(Revision tracking records)
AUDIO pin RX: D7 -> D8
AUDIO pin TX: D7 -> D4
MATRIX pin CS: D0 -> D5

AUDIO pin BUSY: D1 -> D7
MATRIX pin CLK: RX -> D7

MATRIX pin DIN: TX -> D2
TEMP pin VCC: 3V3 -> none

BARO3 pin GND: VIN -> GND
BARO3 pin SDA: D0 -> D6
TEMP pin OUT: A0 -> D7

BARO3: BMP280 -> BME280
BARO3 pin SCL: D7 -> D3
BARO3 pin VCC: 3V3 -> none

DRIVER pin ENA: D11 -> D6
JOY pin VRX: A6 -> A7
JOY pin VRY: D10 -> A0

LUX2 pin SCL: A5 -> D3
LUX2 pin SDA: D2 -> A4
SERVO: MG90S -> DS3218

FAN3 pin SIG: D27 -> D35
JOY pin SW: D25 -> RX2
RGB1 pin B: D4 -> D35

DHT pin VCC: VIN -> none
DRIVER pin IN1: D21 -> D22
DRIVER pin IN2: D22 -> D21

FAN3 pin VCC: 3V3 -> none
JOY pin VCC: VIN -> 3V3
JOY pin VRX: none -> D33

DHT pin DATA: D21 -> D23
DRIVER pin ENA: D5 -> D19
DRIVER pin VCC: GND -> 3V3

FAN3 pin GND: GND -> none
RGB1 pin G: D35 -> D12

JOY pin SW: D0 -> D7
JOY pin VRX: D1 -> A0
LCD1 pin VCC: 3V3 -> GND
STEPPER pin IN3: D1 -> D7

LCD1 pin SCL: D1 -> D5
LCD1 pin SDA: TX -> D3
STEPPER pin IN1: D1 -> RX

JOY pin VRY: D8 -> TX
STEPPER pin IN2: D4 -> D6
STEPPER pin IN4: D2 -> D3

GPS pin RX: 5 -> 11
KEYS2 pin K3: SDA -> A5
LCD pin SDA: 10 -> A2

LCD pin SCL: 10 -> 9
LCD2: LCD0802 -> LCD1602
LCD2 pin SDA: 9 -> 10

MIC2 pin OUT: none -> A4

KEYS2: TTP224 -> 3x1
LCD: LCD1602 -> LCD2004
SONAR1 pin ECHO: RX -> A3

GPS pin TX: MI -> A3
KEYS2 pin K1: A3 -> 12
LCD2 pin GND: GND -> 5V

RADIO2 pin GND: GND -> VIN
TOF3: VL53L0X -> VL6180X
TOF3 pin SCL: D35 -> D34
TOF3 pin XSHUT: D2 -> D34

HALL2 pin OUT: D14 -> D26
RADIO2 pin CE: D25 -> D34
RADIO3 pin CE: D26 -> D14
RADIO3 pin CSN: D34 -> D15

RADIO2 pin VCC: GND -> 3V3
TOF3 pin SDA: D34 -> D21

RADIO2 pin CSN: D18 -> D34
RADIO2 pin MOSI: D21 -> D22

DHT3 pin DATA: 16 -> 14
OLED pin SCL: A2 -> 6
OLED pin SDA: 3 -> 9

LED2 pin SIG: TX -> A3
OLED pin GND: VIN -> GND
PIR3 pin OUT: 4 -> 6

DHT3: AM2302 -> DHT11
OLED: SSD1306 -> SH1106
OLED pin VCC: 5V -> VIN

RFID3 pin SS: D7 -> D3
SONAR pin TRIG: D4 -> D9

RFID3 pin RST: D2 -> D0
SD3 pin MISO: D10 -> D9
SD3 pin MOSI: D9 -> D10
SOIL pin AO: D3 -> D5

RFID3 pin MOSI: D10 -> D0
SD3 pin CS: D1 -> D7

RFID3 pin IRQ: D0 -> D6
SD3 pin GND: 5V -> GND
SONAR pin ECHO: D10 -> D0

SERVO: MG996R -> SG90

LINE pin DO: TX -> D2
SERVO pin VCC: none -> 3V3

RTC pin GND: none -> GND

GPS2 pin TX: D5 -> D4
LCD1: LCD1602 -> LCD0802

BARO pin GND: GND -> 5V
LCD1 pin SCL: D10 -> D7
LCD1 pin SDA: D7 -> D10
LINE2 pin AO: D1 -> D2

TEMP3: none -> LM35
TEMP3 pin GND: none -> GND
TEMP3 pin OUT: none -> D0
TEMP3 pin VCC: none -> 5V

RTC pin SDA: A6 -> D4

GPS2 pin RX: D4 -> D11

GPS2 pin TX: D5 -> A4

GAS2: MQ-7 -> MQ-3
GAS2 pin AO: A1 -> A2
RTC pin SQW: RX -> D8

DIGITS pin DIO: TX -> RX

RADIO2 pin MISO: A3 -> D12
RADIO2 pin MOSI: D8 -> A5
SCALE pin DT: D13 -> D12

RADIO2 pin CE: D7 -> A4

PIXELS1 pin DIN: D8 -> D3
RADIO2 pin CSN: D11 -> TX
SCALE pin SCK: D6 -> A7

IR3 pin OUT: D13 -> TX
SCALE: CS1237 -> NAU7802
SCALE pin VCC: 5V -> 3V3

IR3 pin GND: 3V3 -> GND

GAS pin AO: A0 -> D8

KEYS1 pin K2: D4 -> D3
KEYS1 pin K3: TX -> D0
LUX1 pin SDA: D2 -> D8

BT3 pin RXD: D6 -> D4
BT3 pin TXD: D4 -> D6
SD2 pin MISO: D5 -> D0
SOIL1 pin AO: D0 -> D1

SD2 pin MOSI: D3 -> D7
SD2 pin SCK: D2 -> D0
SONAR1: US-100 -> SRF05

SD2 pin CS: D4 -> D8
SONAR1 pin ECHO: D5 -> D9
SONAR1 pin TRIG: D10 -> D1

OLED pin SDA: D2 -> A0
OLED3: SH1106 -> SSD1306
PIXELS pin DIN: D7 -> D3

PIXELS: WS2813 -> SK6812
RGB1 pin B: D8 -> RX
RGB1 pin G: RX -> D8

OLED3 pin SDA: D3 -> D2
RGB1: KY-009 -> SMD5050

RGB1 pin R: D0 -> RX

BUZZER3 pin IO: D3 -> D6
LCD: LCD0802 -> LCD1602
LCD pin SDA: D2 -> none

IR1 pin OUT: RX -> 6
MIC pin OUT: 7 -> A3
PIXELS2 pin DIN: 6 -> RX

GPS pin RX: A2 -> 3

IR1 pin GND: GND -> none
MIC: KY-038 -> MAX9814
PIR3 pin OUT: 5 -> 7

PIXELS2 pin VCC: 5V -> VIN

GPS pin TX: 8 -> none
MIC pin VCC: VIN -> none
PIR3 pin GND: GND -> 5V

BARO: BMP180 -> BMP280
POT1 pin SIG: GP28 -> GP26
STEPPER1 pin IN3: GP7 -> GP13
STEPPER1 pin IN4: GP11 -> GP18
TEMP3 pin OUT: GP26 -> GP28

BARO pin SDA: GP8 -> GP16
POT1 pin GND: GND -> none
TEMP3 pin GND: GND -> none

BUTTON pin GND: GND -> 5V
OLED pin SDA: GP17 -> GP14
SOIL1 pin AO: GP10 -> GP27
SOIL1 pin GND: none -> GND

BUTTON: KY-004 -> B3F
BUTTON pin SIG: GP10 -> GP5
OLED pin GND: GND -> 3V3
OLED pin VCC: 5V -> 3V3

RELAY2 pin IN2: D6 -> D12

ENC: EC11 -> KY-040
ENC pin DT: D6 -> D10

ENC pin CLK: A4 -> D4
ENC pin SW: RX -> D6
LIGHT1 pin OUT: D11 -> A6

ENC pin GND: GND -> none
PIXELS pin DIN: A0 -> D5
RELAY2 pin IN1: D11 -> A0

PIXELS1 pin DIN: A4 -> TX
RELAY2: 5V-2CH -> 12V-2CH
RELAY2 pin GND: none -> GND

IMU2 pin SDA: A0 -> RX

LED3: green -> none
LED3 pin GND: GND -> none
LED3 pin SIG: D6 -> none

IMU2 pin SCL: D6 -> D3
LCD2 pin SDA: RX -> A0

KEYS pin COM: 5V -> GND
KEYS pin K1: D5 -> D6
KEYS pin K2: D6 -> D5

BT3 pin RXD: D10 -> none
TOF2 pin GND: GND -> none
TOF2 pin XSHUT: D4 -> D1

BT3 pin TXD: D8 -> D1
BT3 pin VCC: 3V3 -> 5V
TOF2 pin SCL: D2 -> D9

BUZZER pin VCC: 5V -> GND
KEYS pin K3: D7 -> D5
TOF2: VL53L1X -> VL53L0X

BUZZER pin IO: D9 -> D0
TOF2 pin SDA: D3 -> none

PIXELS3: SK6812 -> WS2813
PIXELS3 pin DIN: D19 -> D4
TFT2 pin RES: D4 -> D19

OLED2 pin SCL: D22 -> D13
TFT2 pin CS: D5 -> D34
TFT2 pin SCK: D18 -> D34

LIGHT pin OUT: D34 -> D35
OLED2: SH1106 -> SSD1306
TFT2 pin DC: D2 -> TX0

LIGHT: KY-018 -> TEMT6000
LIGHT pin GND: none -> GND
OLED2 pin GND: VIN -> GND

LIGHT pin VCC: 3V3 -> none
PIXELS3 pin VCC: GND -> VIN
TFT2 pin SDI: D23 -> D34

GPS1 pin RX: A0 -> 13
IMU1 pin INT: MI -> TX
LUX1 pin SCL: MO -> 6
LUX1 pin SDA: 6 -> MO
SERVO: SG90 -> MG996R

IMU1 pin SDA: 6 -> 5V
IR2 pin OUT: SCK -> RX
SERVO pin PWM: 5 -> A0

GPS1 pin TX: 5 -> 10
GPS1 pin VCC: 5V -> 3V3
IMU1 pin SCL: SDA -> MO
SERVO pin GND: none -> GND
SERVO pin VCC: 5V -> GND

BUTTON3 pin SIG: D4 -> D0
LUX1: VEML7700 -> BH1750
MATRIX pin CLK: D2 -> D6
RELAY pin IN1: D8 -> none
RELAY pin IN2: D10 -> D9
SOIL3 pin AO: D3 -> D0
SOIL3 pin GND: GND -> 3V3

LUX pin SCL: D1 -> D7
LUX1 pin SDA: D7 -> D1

◆ The problem: Start at the first line of the entries above. Set down each line exactly through the one with "STEPPER pin IN4: D2 -> D3", and stop there.

◆ Answer space:
AUDIO pin RX: D7 -> D8
AUDIO pin TX: D7 -> D4
MATRIX pin CS: D0 -> D5

AUDIO pin BUSY: D1 -> D7
MATRIX pin CLK: RX -> D7

MATRIX pin DIN: TX -> D2
TEMP pin VCC: 3V3 -> none

BARO3 pin GND: VIN -> GND
BARO3 pin SDA: D0 -> D6
TEMP pin OUT: A0 -> D7

BARO3: BMP280 -> BME280
BARO3 pin SCL: D7 -> D3
BARO3 pin VCC: 3V3 -> none

DRIVER pin ENA: D11 -> D6
JOY pin VRX: A6 -> A7
JOY pin VRY: D10 -> A0

LUX2 pin SCL: A5 -> D3
LUX2 pin SDA: D2 -> A4
SERVO: MG90S -> DS3218

FAN3 pin SIG: D27 -> D35
JOY pin SW: D25 -> RX2
RGB1 pin B: D4 -> D35

DHT pin VCC: VIN -> none
DRIVER pin IN1: D21 -> D22
DRIVER pin IN2: D22 -> D21

FAN3 pin VCC: 3V3 -> none
JOY pin VCC: VIN -> 3V3
JOY pin VRX: none -> D33

DHT pin DATA: D21 -> D23
DRIVER pin ENA: D5 -> D19
DRIVER pin VCC: GND -> 3V3

FAN3 pin GND: GND -> none
RGB1 pin G: D35 -> D12

JOY pin SW: D0 -> D7
JOY pin VRX: D1 -> A0
LCD1 pin VCC: 3V3 -> GND
STEPPER pin IN3: D1 -> D7

LCD1 pin SCL: D1 -> D5
LCD1 pin SDA: TX -> D3
STEPPER pin IN1: D1 -> RX

JOY pin VRY: D8 -> TX
STEPPER pin IN2: D4 -> D6
STEPPER pin IN4: D2 -> D3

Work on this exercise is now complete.